**TASK BRIEF**
Set down exactly the lines in the records below that run from the line with "white scissors: 0 -> 2" to the line with "red capsule: 1 -> 0", inclusive, and nothing more.
■ ■ ■ ■
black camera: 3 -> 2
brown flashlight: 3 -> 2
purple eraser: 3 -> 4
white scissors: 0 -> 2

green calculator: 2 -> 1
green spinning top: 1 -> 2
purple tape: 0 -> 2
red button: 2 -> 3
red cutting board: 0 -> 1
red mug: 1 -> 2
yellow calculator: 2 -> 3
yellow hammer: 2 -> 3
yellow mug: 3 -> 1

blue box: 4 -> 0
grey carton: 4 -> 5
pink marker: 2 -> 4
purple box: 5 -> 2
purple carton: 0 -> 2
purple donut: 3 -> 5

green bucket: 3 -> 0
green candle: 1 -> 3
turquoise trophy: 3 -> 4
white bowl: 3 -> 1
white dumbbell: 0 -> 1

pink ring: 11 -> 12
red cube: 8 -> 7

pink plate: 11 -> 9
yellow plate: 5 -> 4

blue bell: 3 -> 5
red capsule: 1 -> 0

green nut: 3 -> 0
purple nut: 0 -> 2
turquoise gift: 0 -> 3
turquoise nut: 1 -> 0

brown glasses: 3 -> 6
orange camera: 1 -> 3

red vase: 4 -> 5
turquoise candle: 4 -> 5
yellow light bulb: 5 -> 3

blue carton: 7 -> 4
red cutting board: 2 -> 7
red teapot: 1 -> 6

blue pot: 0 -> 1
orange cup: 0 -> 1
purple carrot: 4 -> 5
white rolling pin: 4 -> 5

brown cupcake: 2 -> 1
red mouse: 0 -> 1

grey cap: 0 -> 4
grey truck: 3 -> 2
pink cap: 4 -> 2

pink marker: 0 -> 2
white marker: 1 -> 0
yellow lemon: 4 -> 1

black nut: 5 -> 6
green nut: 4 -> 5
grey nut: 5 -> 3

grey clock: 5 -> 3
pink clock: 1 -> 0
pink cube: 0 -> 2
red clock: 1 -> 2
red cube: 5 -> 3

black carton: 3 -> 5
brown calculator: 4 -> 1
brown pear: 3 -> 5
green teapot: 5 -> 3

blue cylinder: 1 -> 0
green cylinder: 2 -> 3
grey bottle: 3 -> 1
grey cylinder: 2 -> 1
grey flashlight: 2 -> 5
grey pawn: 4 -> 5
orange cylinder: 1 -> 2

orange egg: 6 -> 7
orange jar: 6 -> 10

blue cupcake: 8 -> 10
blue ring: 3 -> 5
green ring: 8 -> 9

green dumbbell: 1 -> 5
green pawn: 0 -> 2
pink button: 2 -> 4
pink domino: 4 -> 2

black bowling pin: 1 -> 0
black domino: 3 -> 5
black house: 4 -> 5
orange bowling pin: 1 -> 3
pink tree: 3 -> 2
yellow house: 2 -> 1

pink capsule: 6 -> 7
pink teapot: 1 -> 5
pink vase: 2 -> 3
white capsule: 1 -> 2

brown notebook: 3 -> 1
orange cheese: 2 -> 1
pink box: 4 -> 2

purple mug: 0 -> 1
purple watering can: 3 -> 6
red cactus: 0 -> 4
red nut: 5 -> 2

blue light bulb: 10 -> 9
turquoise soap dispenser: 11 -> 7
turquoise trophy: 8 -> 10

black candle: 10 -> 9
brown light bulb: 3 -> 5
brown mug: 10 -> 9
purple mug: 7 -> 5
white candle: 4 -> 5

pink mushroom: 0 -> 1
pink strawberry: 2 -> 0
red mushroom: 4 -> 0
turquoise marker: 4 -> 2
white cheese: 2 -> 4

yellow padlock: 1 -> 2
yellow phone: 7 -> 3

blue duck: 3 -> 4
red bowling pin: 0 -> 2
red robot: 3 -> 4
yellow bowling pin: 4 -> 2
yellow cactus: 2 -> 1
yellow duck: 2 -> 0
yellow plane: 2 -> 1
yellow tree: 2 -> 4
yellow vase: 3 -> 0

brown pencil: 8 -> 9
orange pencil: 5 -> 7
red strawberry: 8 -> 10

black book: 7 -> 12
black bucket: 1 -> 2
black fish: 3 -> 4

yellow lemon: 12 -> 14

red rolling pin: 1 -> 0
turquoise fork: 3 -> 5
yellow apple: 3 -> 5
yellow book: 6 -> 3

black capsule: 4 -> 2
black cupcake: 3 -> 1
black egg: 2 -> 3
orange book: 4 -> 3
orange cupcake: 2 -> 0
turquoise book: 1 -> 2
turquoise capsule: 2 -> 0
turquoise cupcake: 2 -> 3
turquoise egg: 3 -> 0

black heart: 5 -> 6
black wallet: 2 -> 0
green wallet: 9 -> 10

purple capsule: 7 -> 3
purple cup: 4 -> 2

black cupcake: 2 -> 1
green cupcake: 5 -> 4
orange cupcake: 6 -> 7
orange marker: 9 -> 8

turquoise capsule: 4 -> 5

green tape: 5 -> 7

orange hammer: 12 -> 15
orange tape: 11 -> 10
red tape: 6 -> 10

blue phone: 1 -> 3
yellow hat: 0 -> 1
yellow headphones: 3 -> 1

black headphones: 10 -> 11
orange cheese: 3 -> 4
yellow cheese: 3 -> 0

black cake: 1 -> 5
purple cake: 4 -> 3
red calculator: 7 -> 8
■ ■ ■ ■
**SOLUTION FOR THIS PROBLEM**
white scissors: 0 -> 2

green calculator: 2 -> 1
green spinning top: 1 -> 2
purple tape: 0 -> 2
red button: 2 -> 3
red cutting board: 0 -> 1
red mug: 1 -> 2
yellow calculator: 2 -> 3
yellow hammer: 2 -> 3
yellow mug: 3 -> 1

blue box: 4 -> 0
grey carton: 4 -> 5
pink marker: 2 -> 4
purple box: 5 -> 2
purple carton: 0 -> 2
purple donut: 3 -> 5

green bucket: 3 -> 0
green candle: 1 -> 3
turquoise trophy: 3 -> 4
white bowl: 3 -> 1
white dumbbell: 0 -> 1

pink ring: 11 -> 12
red cube: 8 -> 7

pink plate: 11 -> 9
yellow plate: 5 -> 4

blue bell: 3 -> 5
red capsule: 1 -> 0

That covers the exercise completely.